[Do this]:
How many lines in the material below contain the string "grace"? Reply with the number alone.

* start Provided information *

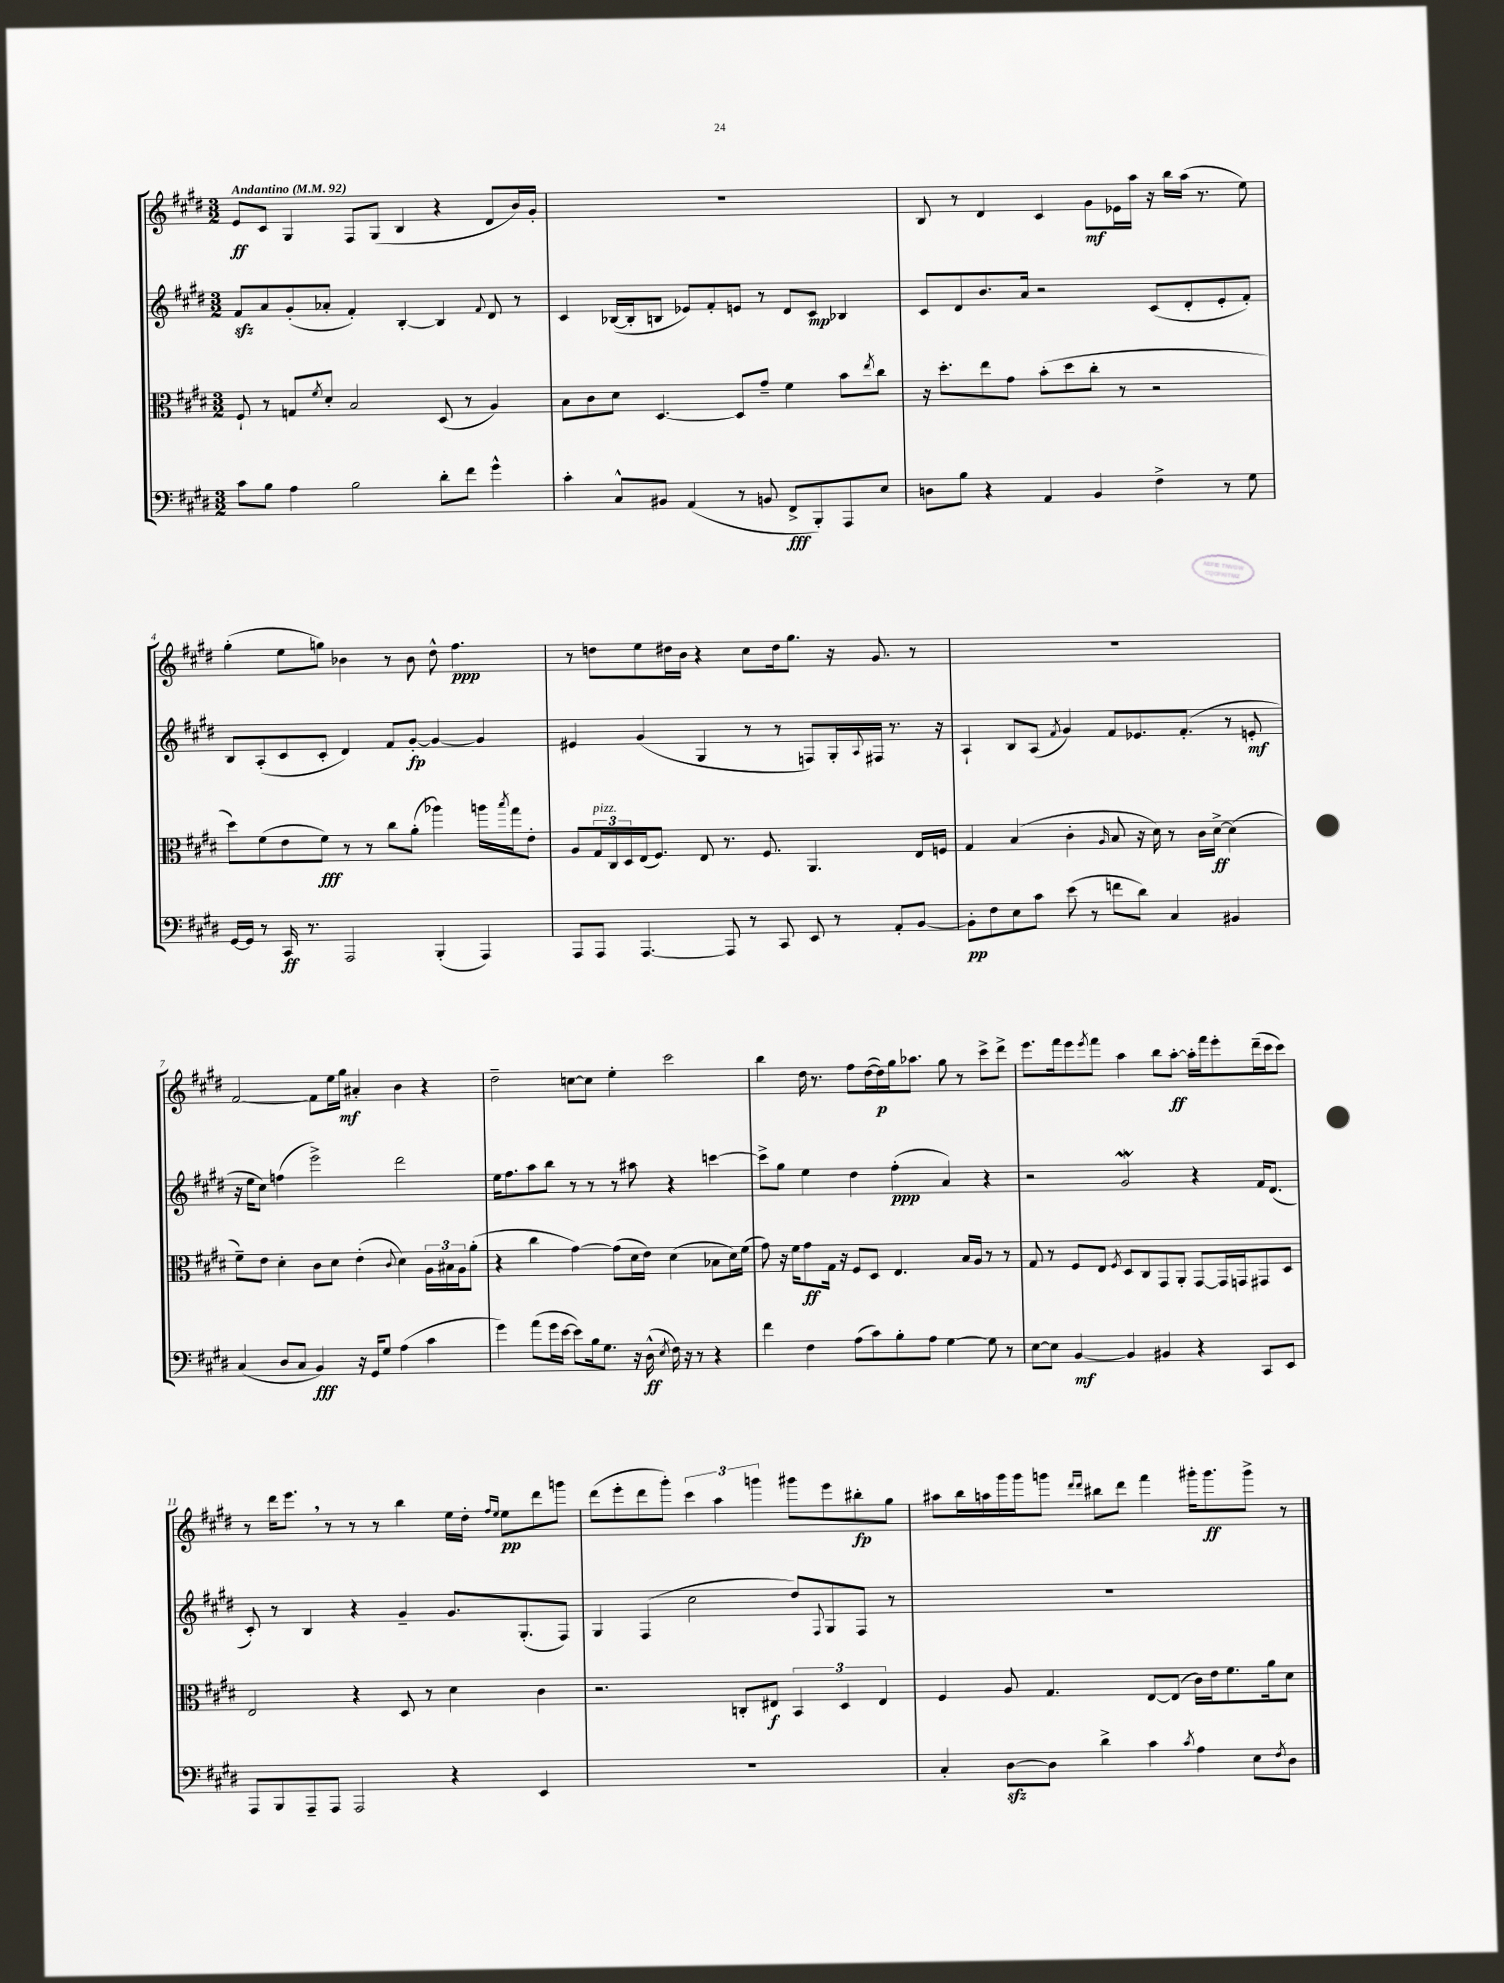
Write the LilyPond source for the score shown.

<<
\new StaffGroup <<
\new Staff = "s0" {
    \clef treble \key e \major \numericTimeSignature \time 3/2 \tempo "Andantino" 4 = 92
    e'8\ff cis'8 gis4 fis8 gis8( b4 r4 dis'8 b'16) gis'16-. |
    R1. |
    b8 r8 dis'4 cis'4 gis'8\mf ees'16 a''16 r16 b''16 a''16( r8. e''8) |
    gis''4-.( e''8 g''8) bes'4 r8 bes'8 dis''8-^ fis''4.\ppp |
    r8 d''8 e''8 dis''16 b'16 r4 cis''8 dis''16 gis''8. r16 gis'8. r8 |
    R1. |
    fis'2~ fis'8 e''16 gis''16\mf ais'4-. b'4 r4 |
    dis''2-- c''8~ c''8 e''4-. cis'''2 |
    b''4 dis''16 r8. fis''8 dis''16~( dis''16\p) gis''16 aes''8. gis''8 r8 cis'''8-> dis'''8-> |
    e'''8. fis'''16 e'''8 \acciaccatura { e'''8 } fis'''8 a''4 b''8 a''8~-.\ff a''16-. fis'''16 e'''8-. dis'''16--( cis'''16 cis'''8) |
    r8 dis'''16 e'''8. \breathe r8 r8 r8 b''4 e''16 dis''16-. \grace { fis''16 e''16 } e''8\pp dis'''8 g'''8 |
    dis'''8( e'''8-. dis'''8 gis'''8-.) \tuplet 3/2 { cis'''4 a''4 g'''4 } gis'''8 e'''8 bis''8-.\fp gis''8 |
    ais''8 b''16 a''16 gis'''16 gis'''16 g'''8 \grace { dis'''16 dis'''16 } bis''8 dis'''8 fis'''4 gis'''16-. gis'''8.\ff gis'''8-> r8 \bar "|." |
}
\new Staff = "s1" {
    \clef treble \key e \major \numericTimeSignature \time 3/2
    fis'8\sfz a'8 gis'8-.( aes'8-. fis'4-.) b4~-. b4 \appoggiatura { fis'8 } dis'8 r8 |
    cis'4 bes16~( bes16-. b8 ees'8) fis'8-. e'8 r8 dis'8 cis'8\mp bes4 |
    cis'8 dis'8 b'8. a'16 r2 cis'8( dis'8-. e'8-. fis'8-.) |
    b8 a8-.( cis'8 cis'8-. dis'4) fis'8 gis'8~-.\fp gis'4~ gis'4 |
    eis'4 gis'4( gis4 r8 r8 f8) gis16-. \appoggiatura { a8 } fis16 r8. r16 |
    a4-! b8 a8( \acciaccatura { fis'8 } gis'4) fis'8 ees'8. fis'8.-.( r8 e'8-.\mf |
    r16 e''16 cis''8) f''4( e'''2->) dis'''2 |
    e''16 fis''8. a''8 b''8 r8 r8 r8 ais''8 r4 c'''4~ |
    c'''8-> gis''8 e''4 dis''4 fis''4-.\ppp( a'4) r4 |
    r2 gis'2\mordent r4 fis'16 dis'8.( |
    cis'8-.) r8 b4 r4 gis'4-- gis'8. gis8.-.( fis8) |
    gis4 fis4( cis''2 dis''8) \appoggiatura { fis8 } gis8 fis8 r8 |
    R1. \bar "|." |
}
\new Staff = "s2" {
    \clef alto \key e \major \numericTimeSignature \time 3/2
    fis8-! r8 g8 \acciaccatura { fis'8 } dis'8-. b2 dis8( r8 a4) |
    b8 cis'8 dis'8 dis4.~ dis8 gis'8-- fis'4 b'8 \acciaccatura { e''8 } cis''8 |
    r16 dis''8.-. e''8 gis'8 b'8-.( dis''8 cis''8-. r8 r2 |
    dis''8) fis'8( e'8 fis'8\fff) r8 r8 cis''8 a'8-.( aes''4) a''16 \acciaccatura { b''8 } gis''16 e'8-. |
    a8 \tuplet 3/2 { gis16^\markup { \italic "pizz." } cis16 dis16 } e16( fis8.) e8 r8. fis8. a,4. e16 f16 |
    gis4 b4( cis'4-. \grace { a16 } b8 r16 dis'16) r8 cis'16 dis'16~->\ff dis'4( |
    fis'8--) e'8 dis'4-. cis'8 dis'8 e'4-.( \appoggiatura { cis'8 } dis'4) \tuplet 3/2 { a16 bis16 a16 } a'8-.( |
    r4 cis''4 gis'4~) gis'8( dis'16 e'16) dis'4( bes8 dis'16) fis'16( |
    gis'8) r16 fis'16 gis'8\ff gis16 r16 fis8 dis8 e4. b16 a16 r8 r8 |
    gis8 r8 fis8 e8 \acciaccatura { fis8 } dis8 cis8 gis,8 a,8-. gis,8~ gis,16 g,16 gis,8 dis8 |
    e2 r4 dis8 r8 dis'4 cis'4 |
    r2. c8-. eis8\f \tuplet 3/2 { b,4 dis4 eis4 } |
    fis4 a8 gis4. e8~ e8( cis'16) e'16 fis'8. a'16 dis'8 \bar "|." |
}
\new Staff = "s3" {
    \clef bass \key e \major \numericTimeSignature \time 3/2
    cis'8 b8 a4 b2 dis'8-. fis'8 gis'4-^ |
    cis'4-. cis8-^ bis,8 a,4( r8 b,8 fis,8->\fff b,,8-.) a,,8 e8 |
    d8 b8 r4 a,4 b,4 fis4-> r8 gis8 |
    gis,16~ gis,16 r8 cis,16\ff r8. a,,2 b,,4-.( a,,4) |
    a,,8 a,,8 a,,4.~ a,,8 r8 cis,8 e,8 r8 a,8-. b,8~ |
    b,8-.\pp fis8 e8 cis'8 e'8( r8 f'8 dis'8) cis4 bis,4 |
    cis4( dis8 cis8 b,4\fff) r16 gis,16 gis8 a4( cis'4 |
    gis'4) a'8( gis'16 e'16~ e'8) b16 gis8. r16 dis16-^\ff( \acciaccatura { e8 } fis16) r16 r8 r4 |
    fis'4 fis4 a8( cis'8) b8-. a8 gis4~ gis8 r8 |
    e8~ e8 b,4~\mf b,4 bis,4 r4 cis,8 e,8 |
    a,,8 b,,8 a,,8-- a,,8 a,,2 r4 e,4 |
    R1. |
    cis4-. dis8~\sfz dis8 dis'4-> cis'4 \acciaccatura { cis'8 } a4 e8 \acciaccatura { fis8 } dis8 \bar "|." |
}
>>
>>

* end Provided information *

[Complete answer]:
3